GIVEN RECORDS Block Start

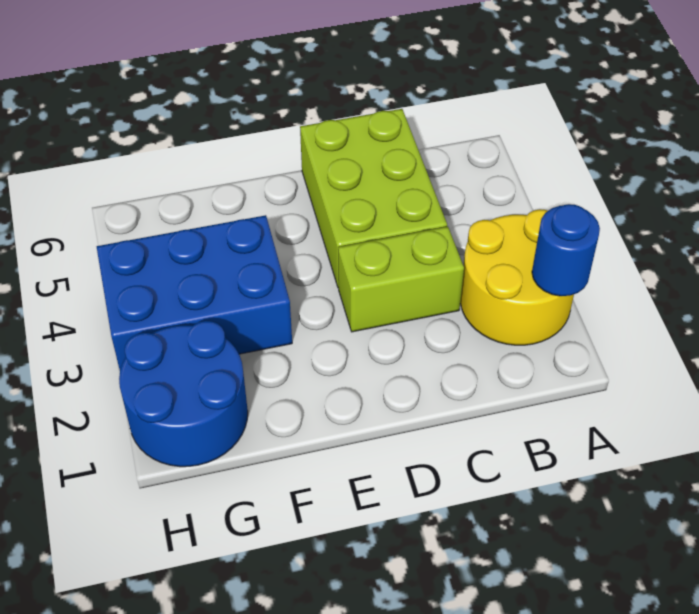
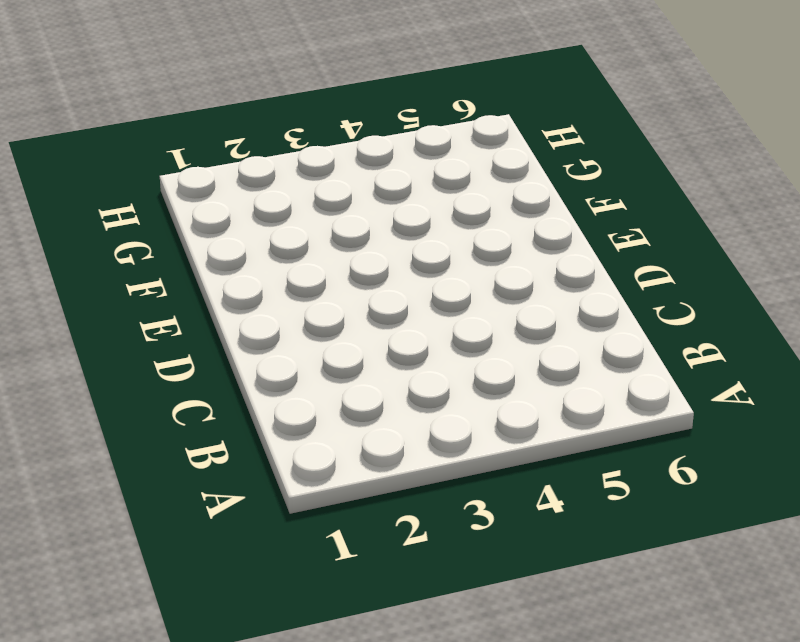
none -> yellow round brick A2:B3 level 1
none -> lime brick C3:D3 level 1

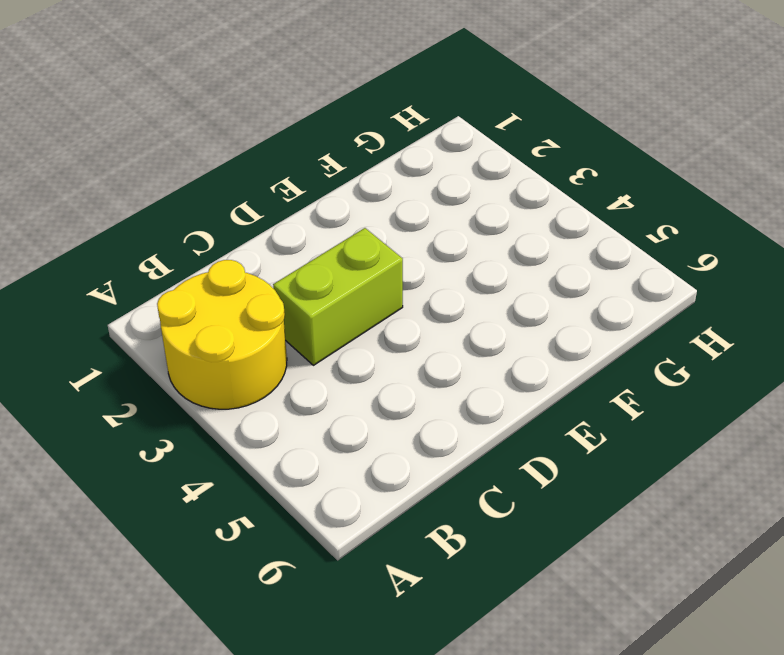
none -> lime brick C4:D6 level 1
none -> blue brick F3:H4 level 1

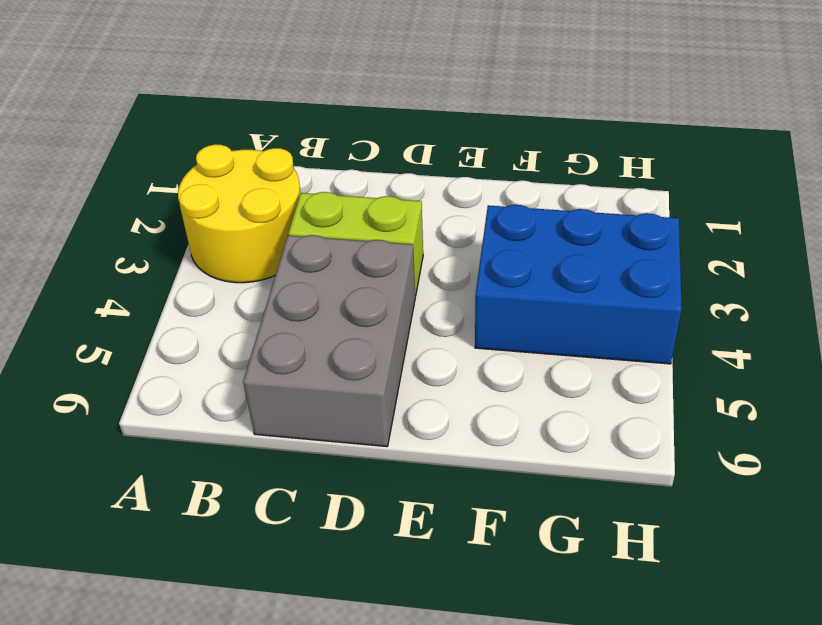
grey brick C4:D6 level 1 -> lime brick C4:D6 level 1
none -> blue round brick G1:H2 level 1
none -> blue round brick A2 level 2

GIVEN RECORDS Block End

▶ [WHAT IS REQUIRED] Lines containing the string "none" in the entries above should be counted. State that number alone.

▶ [EXPECTED ANSWER] 6